• **Work task**
Every line in the data below that includes "brown" belongs in the answer, copied as it stands.

[Before-and-after scene images]

[Start of section]

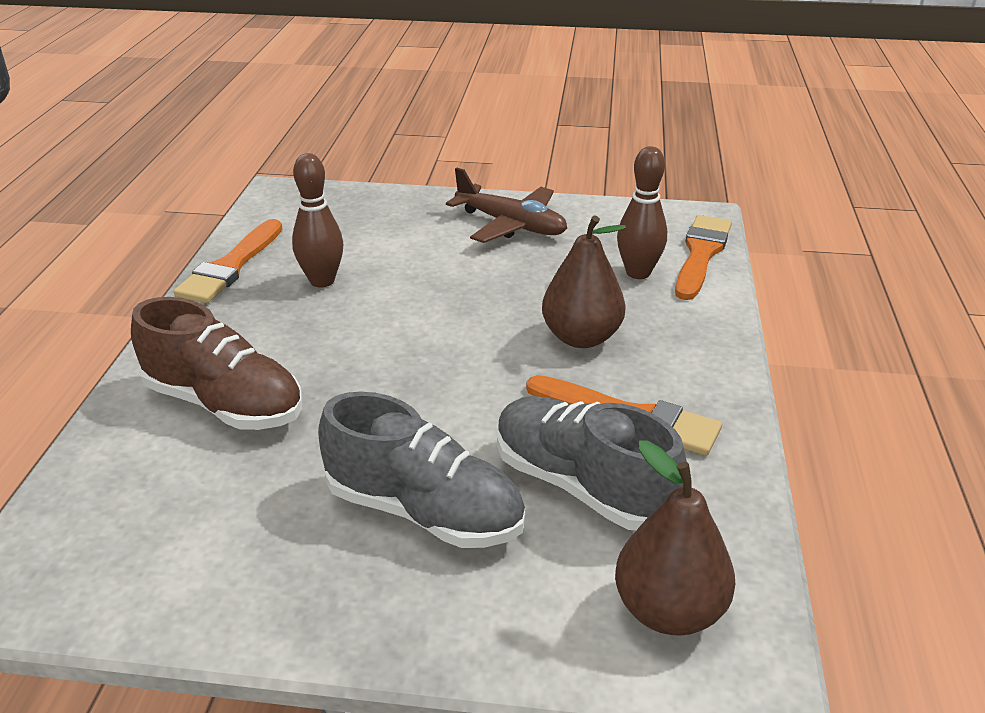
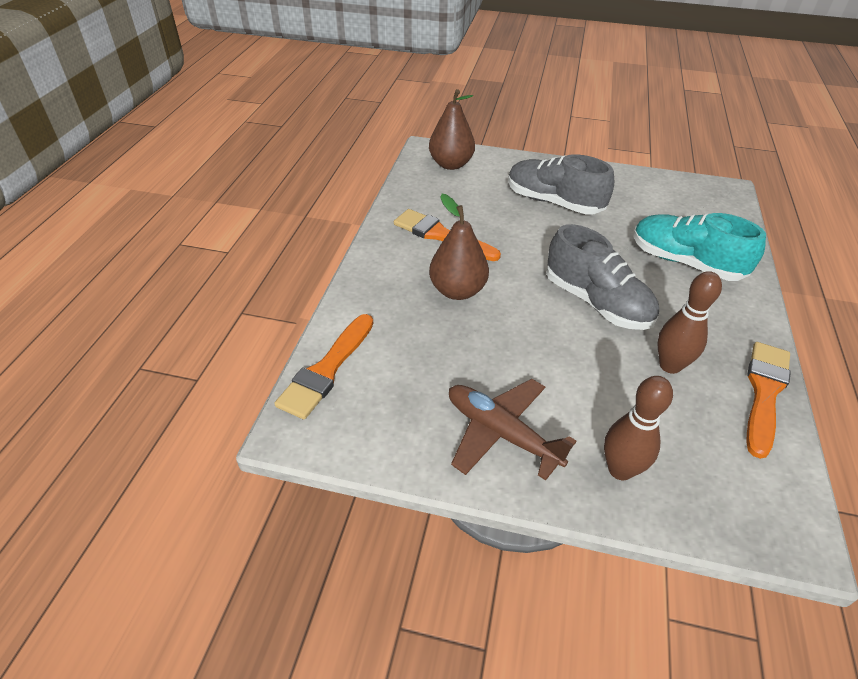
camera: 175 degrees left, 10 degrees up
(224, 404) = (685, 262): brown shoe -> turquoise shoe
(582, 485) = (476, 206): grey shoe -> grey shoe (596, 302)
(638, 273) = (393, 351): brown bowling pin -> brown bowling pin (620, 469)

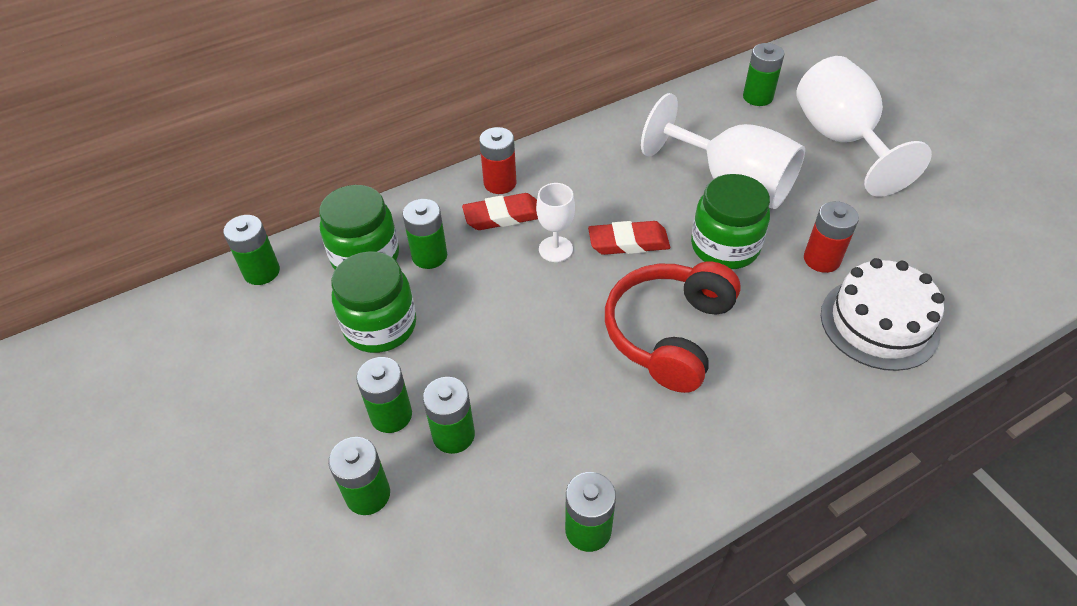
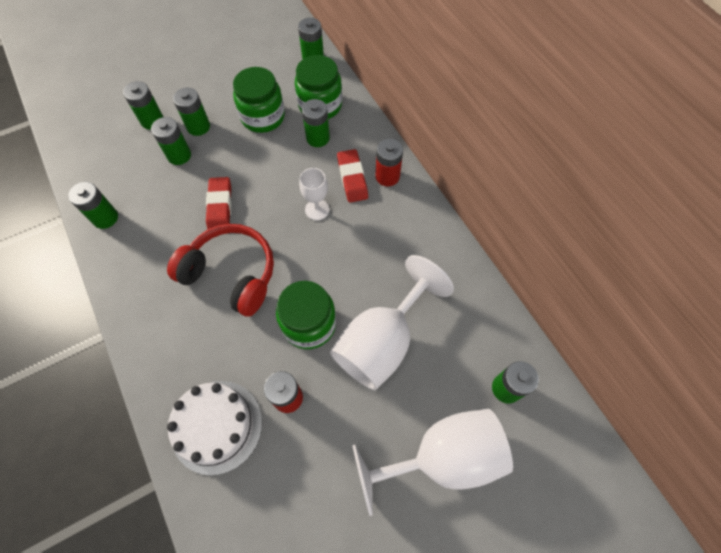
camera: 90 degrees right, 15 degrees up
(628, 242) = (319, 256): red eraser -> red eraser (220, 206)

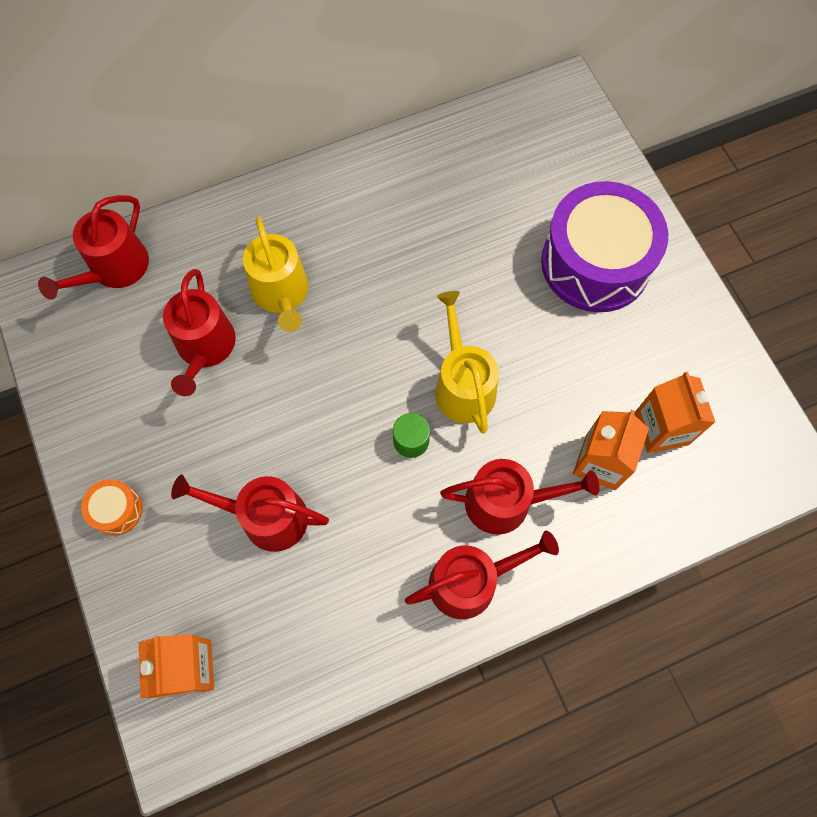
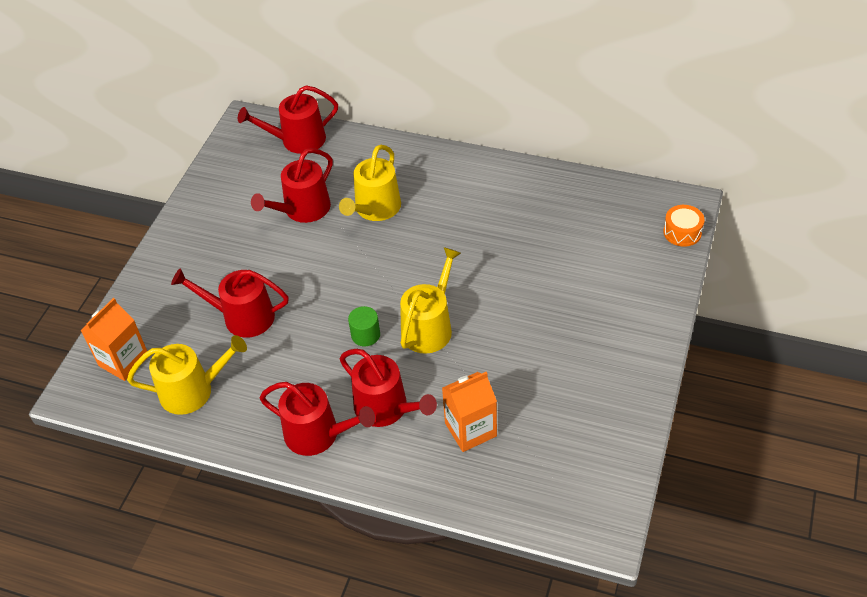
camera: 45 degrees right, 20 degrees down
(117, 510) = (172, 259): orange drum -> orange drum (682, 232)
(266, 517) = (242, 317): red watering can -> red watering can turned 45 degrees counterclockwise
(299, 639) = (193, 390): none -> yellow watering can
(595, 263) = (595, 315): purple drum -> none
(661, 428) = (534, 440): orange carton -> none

[End of section]

• **Task answer**
(224, 404) = (685, 262): brown shoe -> turquoise shoe
(638, 273) = (393, 351): brown bowling pin -> brown bowling pin (620, 469)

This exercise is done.